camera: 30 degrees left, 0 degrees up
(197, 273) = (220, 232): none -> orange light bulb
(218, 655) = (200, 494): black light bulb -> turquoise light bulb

- - - - -

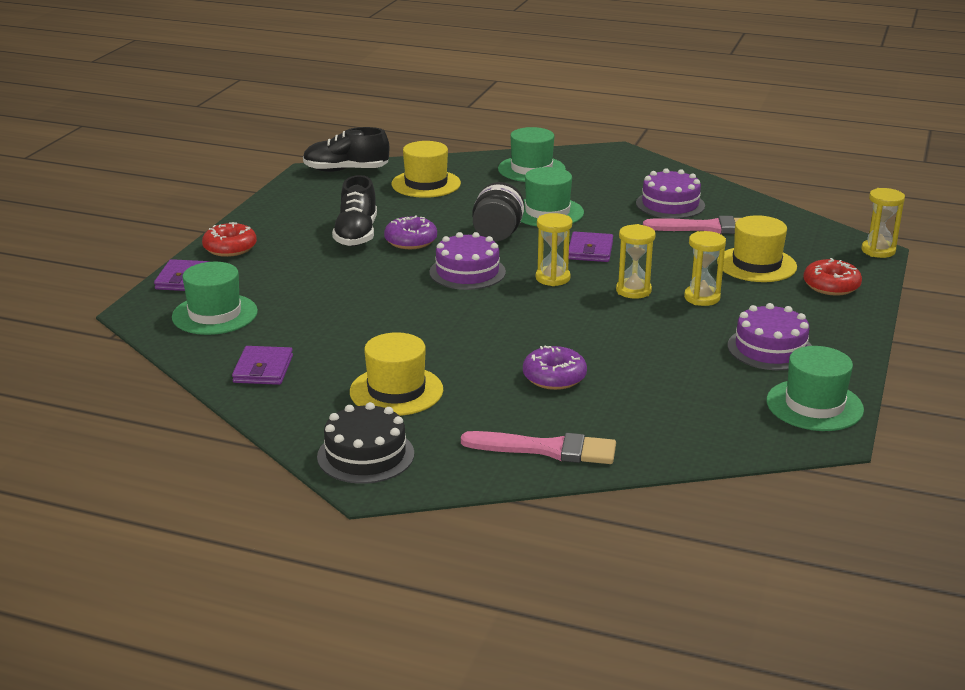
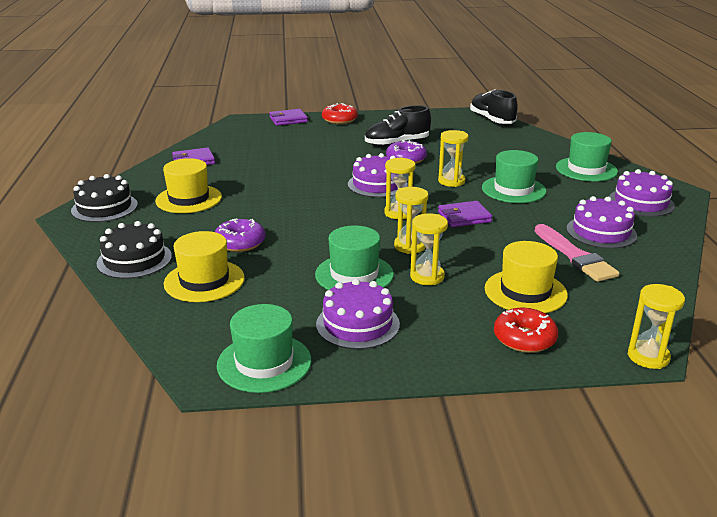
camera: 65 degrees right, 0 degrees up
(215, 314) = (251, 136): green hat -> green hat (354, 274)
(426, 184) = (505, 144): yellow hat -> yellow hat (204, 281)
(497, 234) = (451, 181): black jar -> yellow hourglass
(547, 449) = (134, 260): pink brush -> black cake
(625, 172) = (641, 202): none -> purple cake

- - - - -

## Problem details:
Within the material above, extract exactly the lines that start at the line containing "(197, 273) = (220, 232): none" and stop after the line containing "(218, 655) = (200, 494): black", and only those.

## Answer box:
(197, 273) = (220, 232): none -> orange light bulb
(218, 655) = (200, 494): black light bulb -> turquoise light bulb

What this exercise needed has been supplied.